Activity |
Below are entries; output exactly the lines from the one with "camera: 40 degrees left, 35 degrees down" to the one with "(394, 601) = (677, 437): black", both included, and nothing else.

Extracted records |
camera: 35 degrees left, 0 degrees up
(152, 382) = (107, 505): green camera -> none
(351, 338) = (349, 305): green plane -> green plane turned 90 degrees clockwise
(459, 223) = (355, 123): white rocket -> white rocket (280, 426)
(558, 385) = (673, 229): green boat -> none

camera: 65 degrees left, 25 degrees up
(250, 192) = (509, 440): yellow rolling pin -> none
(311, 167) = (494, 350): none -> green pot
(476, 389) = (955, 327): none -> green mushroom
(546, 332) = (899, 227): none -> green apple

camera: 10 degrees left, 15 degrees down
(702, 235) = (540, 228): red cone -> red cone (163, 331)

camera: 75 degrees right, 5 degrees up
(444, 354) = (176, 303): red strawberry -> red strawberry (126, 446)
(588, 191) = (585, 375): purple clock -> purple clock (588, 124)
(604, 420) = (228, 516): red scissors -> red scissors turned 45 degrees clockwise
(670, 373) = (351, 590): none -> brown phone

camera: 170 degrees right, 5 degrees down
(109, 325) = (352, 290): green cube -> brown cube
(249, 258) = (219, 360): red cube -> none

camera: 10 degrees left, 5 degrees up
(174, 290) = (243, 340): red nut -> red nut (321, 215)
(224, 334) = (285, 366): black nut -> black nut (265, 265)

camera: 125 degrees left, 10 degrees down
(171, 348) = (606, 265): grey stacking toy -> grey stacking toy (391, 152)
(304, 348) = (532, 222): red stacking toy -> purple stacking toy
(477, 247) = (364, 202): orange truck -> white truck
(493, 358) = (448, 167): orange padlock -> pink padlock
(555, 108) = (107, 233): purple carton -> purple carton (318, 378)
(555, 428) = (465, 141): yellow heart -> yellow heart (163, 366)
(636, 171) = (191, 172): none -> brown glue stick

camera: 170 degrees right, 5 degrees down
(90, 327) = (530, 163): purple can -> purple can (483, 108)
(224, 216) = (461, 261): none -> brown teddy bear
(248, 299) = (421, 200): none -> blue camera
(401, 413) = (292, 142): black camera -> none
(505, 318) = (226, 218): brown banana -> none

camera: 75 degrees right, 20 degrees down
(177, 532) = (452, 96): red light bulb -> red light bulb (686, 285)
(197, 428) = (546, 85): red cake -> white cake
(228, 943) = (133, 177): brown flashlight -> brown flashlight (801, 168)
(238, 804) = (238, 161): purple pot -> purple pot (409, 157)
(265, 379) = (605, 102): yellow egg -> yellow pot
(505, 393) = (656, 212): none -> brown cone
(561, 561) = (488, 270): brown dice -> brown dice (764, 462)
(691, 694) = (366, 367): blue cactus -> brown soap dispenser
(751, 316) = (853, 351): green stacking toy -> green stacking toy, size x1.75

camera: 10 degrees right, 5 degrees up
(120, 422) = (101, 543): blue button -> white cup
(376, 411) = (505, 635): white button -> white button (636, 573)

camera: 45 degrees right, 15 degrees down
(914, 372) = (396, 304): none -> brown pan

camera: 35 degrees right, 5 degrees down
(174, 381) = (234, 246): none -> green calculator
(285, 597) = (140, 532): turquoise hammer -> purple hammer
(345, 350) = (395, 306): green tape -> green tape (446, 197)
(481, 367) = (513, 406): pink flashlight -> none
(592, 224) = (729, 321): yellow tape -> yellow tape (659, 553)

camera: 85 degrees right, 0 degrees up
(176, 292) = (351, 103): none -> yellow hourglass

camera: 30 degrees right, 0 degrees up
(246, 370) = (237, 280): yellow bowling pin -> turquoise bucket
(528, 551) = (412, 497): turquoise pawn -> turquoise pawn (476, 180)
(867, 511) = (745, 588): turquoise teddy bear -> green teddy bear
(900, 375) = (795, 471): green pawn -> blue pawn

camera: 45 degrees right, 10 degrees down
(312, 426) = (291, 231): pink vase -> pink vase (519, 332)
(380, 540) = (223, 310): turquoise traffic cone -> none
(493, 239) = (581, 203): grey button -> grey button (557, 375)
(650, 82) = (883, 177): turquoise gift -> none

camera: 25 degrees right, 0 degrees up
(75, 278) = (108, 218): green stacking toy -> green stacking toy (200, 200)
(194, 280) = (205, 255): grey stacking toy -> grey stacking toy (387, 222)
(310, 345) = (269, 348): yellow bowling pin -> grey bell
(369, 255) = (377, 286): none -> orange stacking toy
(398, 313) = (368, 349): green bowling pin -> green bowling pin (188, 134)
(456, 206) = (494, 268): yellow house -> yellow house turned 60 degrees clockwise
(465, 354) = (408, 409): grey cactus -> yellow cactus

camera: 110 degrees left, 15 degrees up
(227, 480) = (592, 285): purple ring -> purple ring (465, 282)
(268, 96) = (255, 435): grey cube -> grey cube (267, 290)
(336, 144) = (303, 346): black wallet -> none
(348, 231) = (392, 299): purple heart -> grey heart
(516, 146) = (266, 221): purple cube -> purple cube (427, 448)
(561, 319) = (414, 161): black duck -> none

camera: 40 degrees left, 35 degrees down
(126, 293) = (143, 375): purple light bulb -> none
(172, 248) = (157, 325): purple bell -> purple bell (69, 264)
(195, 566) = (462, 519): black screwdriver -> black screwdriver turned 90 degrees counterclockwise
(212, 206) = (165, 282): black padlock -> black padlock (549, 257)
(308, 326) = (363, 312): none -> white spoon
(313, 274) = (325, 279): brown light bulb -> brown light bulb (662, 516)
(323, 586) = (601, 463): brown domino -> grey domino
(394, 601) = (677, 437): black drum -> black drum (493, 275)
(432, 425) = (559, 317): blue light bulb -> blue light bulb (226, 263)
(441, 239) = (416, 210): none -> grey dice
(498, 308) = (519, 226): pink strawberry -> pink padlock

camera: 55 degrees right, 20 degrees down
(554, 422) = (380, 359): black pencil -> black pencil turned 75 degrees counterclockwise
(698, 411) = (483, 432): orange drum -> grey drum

Final answer |
camera: 40 degrees left, 35 degrees down
(126, 293) = (143, 375): purple light bulb -> none
(172, 248) = (157, 325): purple bell -> purple bell (69, 264)
(195, 566) = (462, 519): black screwdriver -> black screwdriver turned 90 degrees counterclockwise
(212, 206) = (165, 282): black padlock -> black padlock (549, 257)
(308, 326) = (363, 312): none -> white spoon
(313, 274) = (325, 279): brown light bulb -> brown light bulb (662, 516)
(323, 586) = (601, 463): brown domino -> grey domino
(394, 601) = (677, 437): black drum -> black drum (493, 275)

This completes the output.